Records
──────────────────────────────

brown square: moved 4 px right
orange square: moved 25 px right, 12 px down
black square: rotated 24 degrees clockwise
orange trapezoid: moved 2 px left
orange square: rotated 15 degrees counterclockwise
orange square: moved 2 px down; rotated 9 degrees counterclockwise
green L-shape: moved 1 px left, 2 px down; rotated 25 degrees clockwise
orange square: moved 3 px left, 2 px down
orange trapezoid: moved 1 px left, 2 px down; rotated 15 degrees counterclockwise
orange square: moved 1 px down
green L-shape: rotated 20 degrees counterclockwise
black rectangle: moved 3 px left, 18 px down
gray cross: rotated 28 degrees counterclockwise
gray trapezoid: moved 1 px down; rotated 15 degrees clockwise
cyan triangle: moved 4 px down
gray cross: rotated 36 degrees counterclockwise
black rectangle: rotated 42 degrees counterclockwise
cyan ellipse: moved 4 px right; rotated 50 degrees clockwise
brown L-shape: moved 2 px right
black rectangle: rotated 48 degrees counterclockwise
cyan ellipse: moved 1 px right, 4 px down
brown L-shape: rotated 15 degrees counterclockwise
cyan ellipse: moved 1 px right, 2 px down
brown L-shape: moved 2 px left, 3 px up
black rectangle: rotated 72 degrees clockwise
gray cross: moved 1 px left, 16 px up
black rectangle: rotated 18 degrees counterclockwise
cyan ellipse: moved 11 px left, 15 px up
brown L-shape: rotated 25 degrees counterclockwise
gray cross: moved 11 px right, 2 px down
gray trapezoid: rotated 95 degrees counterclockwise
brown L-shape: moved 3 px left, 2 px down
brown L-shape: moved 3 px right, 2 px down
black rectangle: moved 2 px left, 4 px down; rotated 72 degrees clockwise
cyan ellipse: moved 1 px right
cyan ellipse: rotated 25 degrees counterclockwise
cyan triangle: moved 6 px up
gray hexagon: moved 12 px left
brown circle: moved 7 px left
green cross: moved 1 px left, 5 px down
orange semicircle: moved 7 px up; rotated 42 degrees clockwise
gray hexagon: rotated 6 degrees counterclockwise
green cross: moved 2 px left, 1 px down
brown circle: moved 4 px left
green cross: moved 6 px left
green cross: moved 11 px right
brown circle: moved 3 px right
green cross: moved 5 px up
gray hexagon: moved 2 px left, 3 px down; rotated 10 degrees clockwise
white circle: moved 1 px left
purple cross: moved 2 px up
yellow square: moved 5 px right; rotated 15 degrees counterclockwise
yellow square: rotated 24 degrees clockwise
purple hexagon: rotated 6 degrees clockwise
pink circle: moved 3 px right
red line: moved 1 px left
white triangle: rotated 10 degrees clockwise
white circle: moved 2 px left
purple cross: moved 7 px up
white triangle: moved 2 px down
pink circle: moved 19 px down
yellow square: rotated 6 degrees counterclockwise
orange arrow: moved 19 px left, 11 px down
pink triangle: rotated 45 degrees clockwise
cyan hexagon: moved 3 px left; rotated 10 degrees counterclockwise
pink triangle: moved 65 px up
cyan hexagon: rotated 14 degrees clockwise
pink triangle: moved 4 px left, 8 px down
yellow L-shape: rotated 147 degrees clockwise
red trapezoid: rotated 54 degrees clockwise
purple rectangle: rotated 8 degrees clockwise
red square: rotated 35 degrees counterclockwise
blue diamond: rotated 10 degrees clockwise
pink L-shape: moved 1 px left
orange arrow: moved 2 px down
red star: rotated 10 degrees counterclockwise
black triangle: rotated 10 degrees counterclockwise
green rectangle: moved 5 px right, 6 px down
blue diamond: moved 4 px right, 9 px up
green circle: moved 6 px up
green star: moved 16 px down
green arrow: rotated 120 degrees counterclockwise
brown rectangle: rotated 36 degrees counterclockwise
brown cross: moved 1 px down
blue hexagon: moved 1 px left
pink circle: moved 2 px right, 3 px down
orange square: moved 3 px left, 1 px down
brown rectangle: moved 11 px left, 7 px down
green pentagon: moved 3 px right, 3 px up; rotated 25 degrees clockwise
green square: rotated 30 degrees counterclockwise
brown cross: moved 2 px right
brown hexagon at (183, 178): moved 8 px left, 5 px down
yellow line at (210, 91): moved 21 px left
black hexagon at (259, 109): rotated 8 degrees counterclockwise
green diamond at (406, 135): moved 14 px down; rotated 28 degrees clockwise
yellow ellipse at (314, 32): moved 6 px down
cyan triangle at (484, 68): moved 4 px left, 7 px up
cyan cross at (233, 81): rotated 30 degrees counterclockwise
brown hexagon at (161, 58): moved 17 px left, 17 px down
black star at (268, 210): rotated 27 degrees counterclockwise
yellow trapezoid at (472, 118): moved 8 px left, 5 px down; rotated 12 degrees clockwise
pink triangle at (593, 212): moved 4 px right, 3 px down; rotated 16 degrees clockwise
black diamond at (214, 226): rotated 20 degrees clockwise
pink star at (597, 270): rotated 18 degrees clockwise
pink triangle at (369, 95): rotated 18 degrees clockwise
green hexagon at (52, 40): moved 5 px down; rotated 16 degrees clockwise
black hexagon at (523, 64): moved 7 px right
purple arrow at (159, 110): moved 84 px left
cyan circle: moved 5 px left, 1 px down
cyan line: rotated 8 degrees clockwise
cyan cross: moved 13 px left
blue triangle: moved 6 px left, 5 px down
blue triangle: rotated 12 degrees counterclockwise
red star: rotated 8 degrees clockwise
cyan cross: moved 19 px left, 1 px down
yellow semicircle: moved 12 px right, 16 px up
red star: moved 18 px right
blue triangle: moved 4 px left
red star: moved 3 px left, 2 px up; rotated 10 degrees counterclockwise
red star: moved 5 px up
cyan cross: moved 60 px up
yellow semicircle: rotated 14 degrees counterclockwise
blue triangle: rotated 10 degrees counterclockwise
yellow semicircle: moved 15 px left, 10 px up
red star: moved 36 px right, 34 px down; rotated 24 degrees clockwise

──────────────────────────────

- **Set task**:
Reproduce every line of the data above, unchanged and in the same order.

- **Output of the task**:
brown square: moved 4 px right
orange square: moved 25 px right, 12 px down
black square: rotated 24 degrees clockwise
orange trapezoid: moved 2 px left
orange square: rotated 15 degrees counterclockwise
orange square: moved 2 px down; rotated 9 degrees counterclockwise
green L-shape: moved 1 px left, 2 px down; rotated 25 degrees clockwise
orange square: moved 3 px left, 2 px down
orange trapezoid: moved 1 px left, 2 px down; rotated 15 degrees counterclockwise
orange square: moved 1 px down
green L-shape: rotated 20 degrees counterclockwise
black rectangle: moved 3 px left, 18 px down
gray cross: rotated 28 degrees counterclockwise
gray trapezoid: moved 1 px down; rotated 15 degrees clockwise
cyan triangle: moved 4 px down
gray cross: rotated 36 degrees counterclockwise
black rectangle: rotated 42 degrees counterclockwise
cyan ellipse: moved 4 px right; rotated 50 degrees clockwise
brown L-shape: moved 2 px right
black rectangle: rotated 48 degrees counterclockwise
cyan ellipse: moved 1 px right, 4 px down
brown L-shape: rotated 15 degrees counterclockwise
cyan ellipse: moved 1 px right, 2 px down
brown L-shape: moved 2 px left, 3 px up
black rectangle: rotated 72 degrees clockwise
gray cross: moved 1 px left, 16 px up
black rectangle: rotated 18 degrees counterclockwise
cyan ellipse: moved 11 px left, 15 px up
brown L-shape: rotated 25 degrees counterclockwise
gray cross: moved 11 px right, 2 px down
gray trapezoid: rotated 95 degrees counterclockwise
brown L-shape: moved 3 px left, 2 px down
brown L-shape: moved 3 px right, 2 px down
black rectangle: moved 2 px left, 4 px down; rotated 72 degrees clockwise
cyan ellipse: moved 1 px right
cyan ellipse: rotated 25 degrees counterclockwise
cyan triangle: moved 6 px up
gray hexagon: moved 12 px left
brown circle: moved 7 px left
green cross: moved 1 px left, 5 px down
orange semicircle: moved 7 px up; rotated 42 degrees clockwise
gray hexagon: rotated 6 degrees counterclockwise
green cross: moved 2 px left, 1 px down
brown circle: moved 4 px left
green cross: moved 6 px left
green cross: moved 11 px right
brown circle: moved 3 px right
green cross: moved 5 px up
gray hexagon: moved 2 px left, 3 px down; rotated 10 degrees clockwise
white circle: moved 1 px left
purple cross: moved 2 px up
yellow square: moved 5 px right; rotated 15 degrees counterclockwise
yellow square: rotated 24 degrees clockwise
purple hexagon: rotated 6 degrees clockwise
pink circle: moved 3 px right
red line: moved 1 px left
white triangle: rotated 10 degrees clockwise
white circle: moved 2 px left
purple cross: moved 7 px up
white triangle: moved 2 px down
pink circle: moved 19 px down
yellow square: rotated 6 degrees counterclockwise
orange arrow: moved 19 px left, 11 px down
pink triangle: rotated 45 degrees clockwise
cyan hexagon: moved 3 px left; rotated 10 degrees counterclockwise
pink triangle: moved 65 px up
cyan hexagon: rotated 14 degrees clockwise
pink triangle: moved 4 px left, 8 px down
yellow L-shape: rotated 147 degrees clockwise
red trapezoid: rotated 54 degrees clockwise
purple rectangle: rotated 8 degrees clockwise
red square: rotated 35 degrees counterclockwise
blue diamond: rotated 10 degrees clockwise
pink L-shape: moved 1 px left
orange arrow: moved 2 px down
red star: rotated 10 degrees counterclockwise
black triangle: rotated 10 degrees counterclockwise
green rectangle: moved 5 px right, 6 px down
blue diamond: moved 4 px right, 9 px up
green circle: moved 6 px up
green star: moved 16 px down
green arrow: rotated 120 degrees counterclockwise
brown rectangle: rotated 36 degrees counterclockwise
brown cross: moved 1 px down
blue hexagon: moved 1 px left
pink circle: moved 2 px right, 3 px down
orange square: moved 3 px left, 1 px down
brown rectangle: moved 11 px left, 7 px down
green pentagon: moved 3 px right, 3 px up; rotated 25 degrees clockwise
green square: rotated 30 degrees counterclockwise
brown cross: moved 2 px right
brown hexagon at (183, 178): moved 8 px left, 5 px down
yellow line at (210, 91): moved 21 px left
black hexagon at (259, 109): rotated 8 degrees counterclockwise
green diamond at (406, 135): moved 14 px down; rotated 28 degrees clockwise
yellow ellipse at (314, 32): moved 6 px down
cyan triangle at (484, 68): moved 4 px left, 7 px up
cyan cross at (233, 81): rotated 30 degrees counterclockwise
brown hexagon at (161, 58): moved 17 px left, 17 px down
black star at (268, 210): rotated 27 degrees counterclockwise
yellow trapezoid at (472, 118): moved 8 px left, 5 px down; rotated 12 degrees clockwise
pink triangle at (593, 212): moved 4 px right, 3 px down; rotated 16 degrees clockwise
black diamond at (214, 226): rotated 20 degrees clockwise
pink star at (597, 270): rotated 18 degrees clockwise
pink triangle at (369, 95): rotated 18 degrees clockwise
green hexagon at (52, 40): moved 5 px down; rotated 16 degrees clockwise
black hexagon at (523, 64): moved 7 px right
purple arrow at (159, 110): moved 84 px left
cyan circle: moved 5 px left, 1 px down
cyan line: rotated 8 degrees clockwise
cyan cross: moved 13 px left
blue triangle: moved 6 px left, 5 px down
blue triangle: rotated 12 degrees counterclockwise
red star: rotated 8 degrees clockwise
cyan cross: moved 19 px left, 1 px down
yellow semicircle: moved 12 px right, 16 px up
red star: moved 18 px right
blue triangle: moved 4 px left
red star: moved 3 px left, 2 px up; rotated 10 degrees counterclockwise
red star: moved 5 px up
cyan cross: moved 60 px up
yellow semicircle: rotated 14 degrees counterclockwise
blue triangle: rotated 10 degrees counterclockwise
yellow semicircle: moved 15 px left, 10 px up
red star: moved 36 px right, 34 px down; rotated 24 degrees clockwise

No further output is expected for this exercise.